Look through the listing below, and wherever a line has the string "green", copy it.

● SUPPLIED INFORMATION:

=== Section Start ===

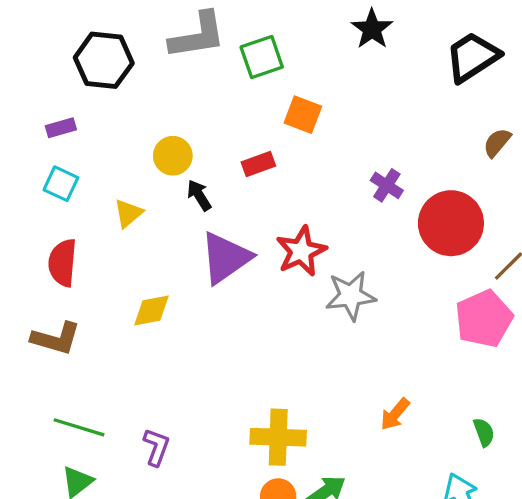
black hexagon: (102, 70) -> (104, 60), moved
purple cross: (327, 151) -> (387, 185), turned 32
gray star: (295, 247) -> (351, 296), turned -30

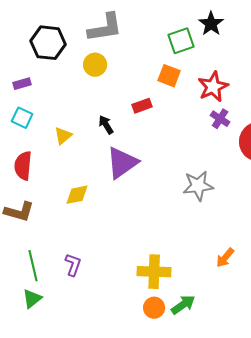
green square: (262, 57) -> (181, 41), moved
yellow circle: (173, 156) -> (95, 65), moved
red star: (301, 251) -> (213, 87), moved
green line: (79, 427) -> (33, 266), turned 60
purple L-shape: (156, 447) -> (73, 265), moved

=== Section End ===

● FINISHED EXERCISE:
green square: (262, 57) -> (181, 41), moved
green line: (79, 427) -> (33, 266), turned 60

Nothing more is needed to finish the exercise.